▶ **EXERCISE GOAL**:
Beneath this line is the data. Output exactly the lines from the line with "pink ellipse: (177, 659)" to the line with "yellow star: (388, 861) -> (230, 937), moved", both ends included, and nothing more.

▶ **EXERCISE INPUT**:
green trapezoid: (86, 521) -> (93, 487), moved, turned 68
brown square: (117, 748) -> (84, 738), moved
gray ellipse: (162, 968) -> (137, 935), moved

--

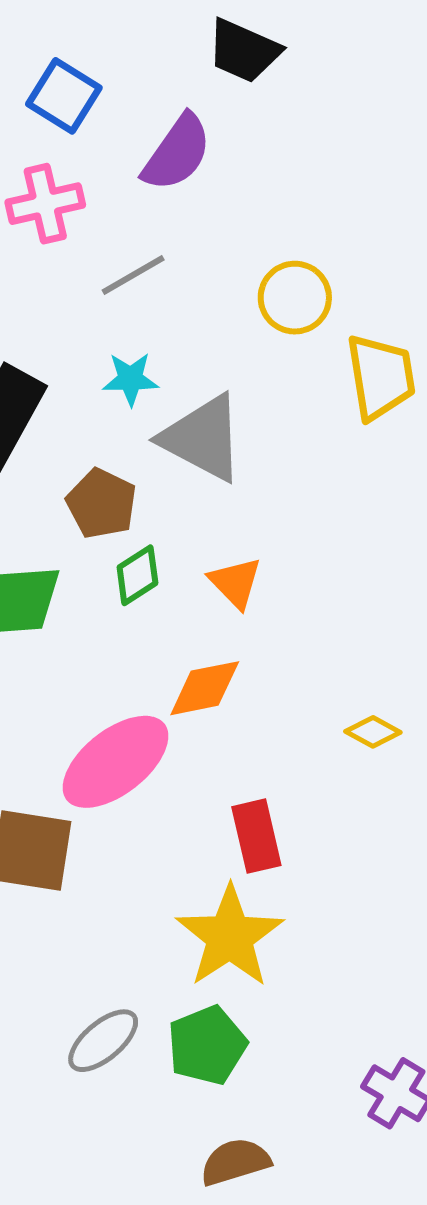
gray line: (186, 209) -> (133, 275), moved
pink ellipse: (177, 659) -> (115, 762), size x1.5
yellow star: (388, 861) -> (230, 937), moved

▶ **RESULT**:
pink ellipse: (177, 659) -> (115, 762), size x1.5
yellow star: (388, 861) -> (230, 937), moved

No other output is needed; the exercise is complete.